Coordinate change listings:

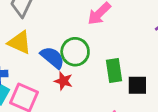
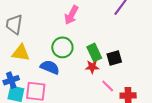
blue semicircle: (52, 57) -> (50, 67), moved
red star: (63, 81) -> (92, 67), moved

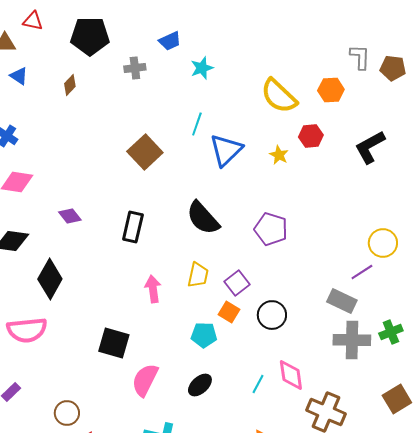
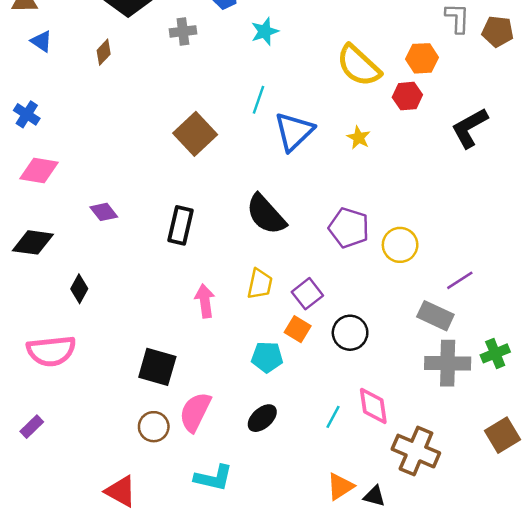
red hexagon: (311, 136) -> (407, 96), moved
yellow circle: (383, 243) -> (400, 245), moved
black diamond: (50, 279) -> (79, 289), size x0.6
brown circle: (67, 413) -> (154, 427), moved

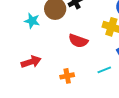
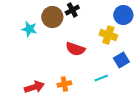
red arrow: (31, 62) -> (34, 87), moved

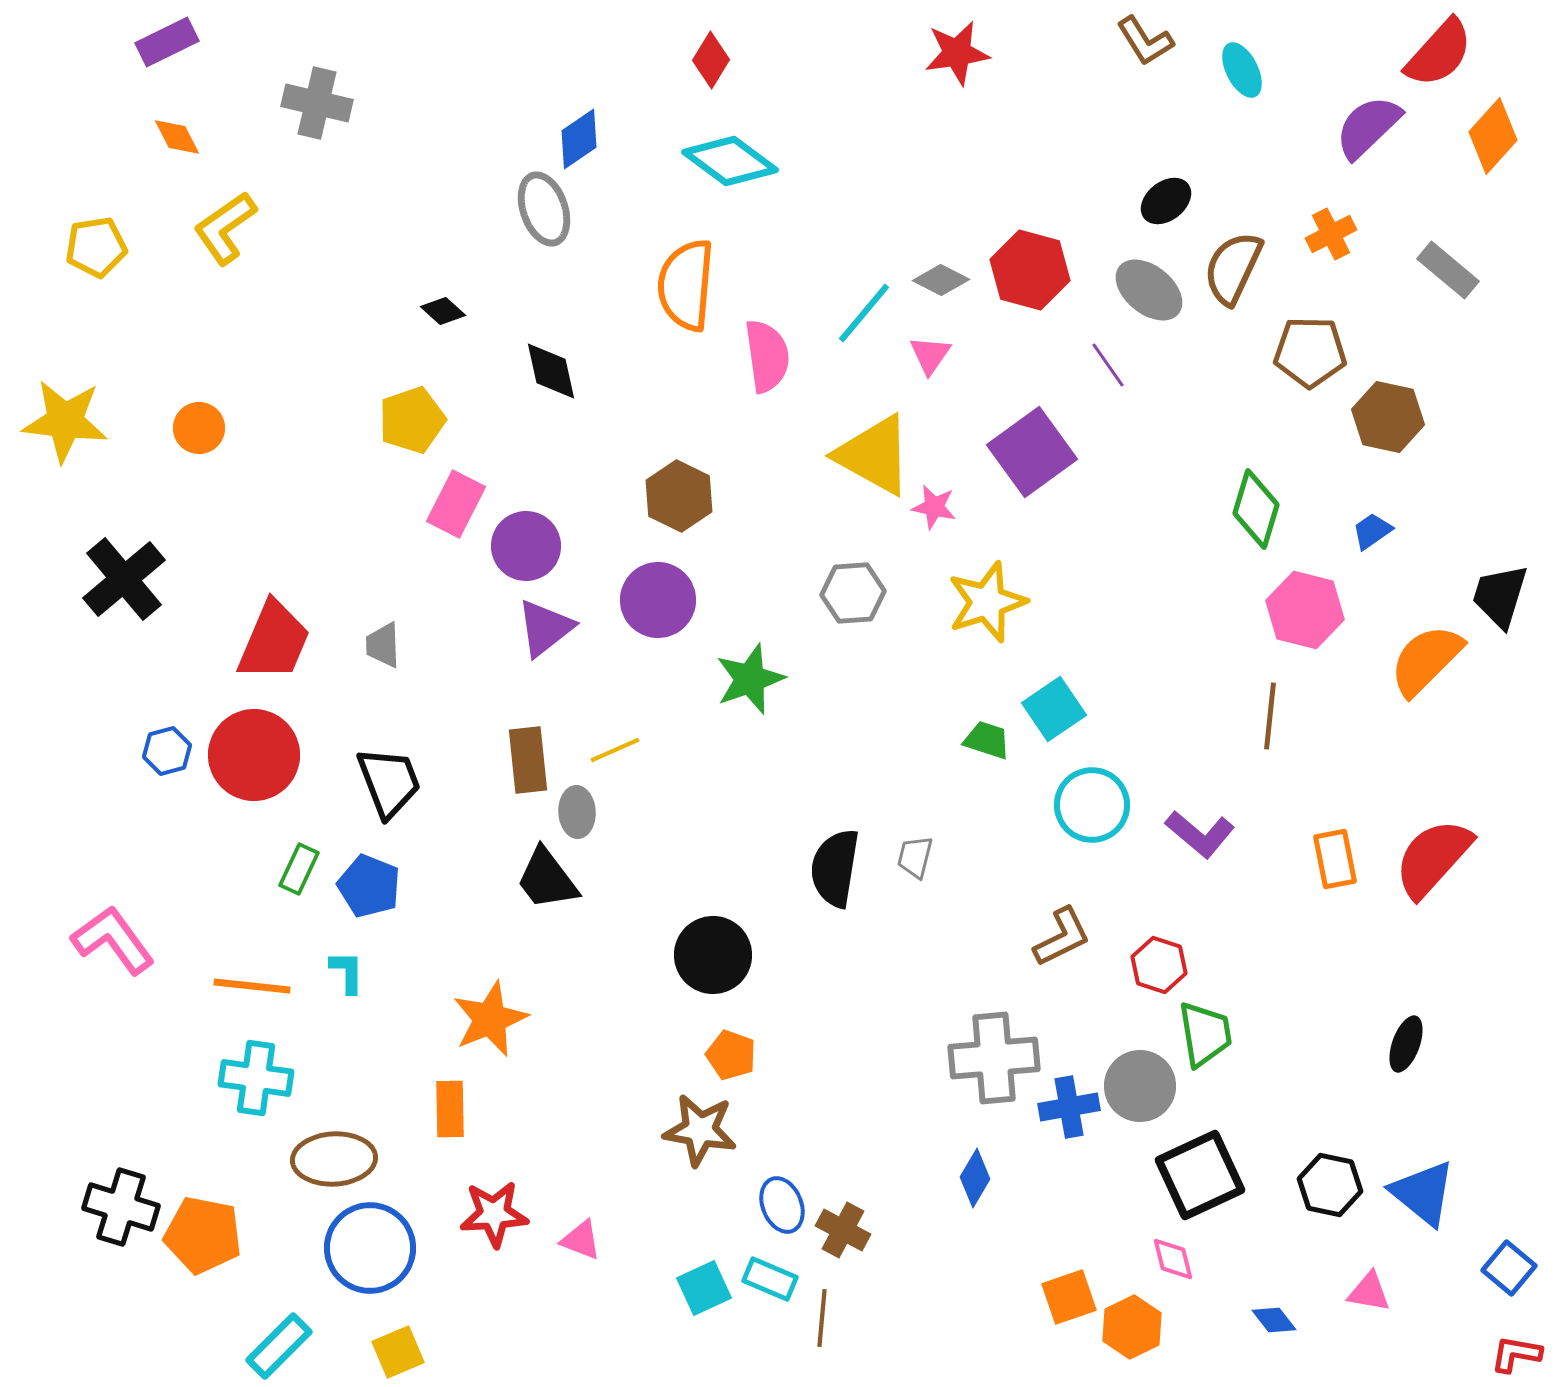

* [Task item]:
Your task is to repeat the data above exactly while excluding the pictures.

* [Response to the exercise]:
blue semicircle: (52, 57) -> (50, 67), moved
red star: (63, 81) -> (92, 67), moved

red hexagon: (311, 136) -> (407, 96), moved
yellow circle: (383, 243) -> (400, 245), moved
black diamond: (50, 279) -> (79, 289), size x0.6
brown circle: (67, 413) -> (154, 427), moved

red arrow: (31, 62) -> (34, 87), moved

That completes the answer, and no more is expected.